**Description of the task:** All lines below containing "counterclockwise" are to be listed.

**Material for this exercise:**
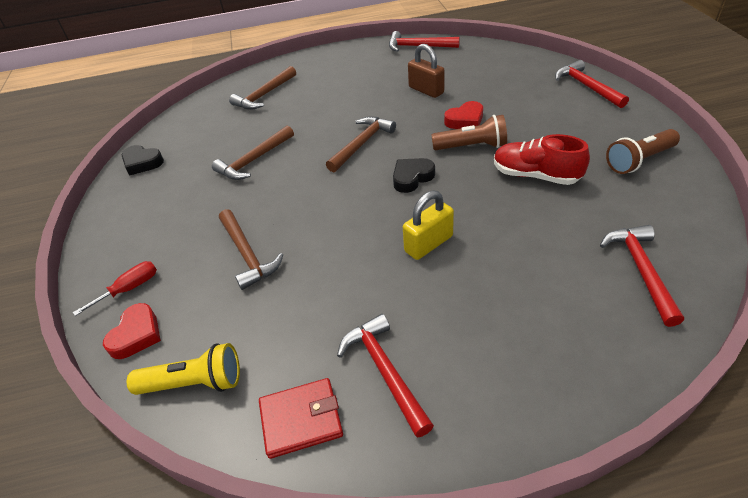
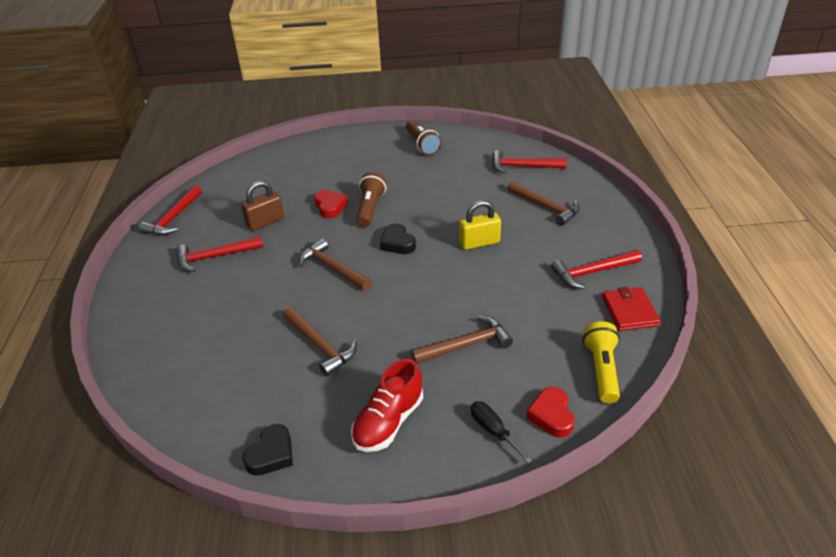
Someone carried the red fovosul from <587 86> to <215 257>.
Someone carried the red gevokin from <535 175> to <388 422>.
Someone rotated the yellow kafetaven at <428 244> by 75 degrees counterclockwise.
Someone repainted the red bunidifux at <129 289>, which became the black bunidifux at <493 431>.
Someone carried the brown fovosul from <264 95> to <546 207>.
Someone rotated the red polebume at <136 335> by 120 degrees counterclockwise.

* * *

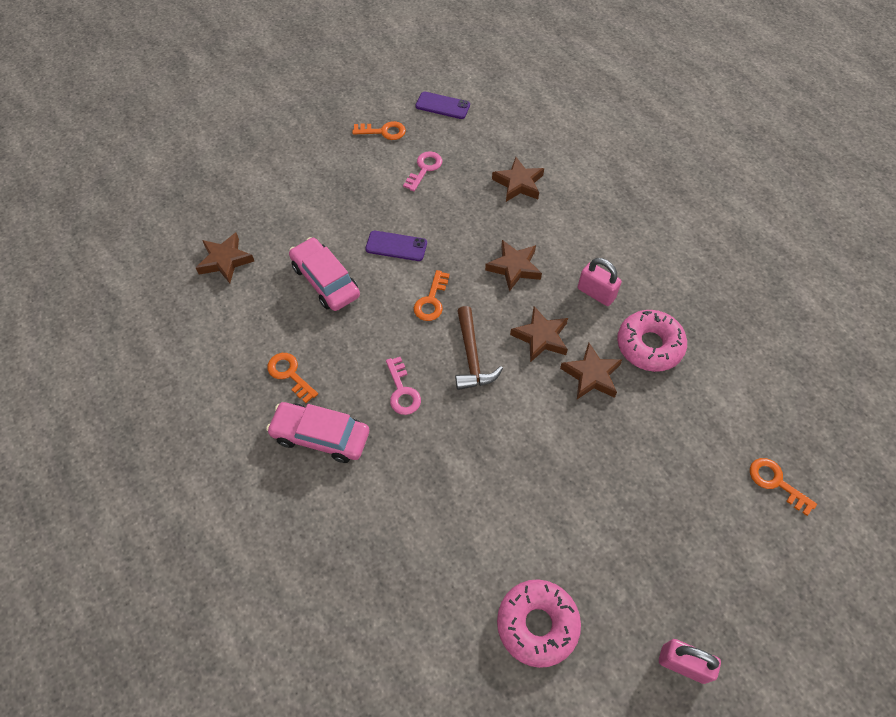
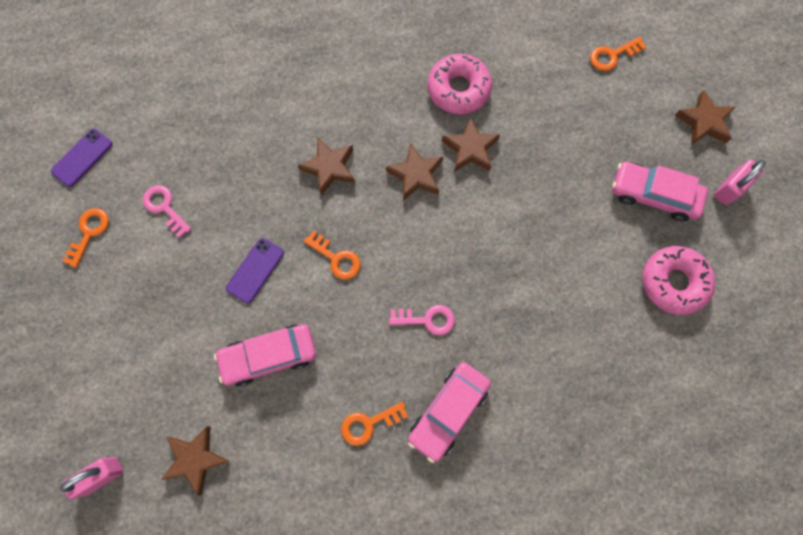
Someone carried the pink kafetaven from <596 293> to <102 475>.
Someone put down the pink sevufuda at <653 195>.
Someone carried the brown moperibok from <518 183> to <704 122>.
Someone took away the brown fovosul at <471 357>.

**Output below:**
Someone rotated the yellow kafetaven at <428 244> by 75 degrees counterclockwise.
Someone rotated the red polebume at <136 335> by 120 degrees counterclockwise.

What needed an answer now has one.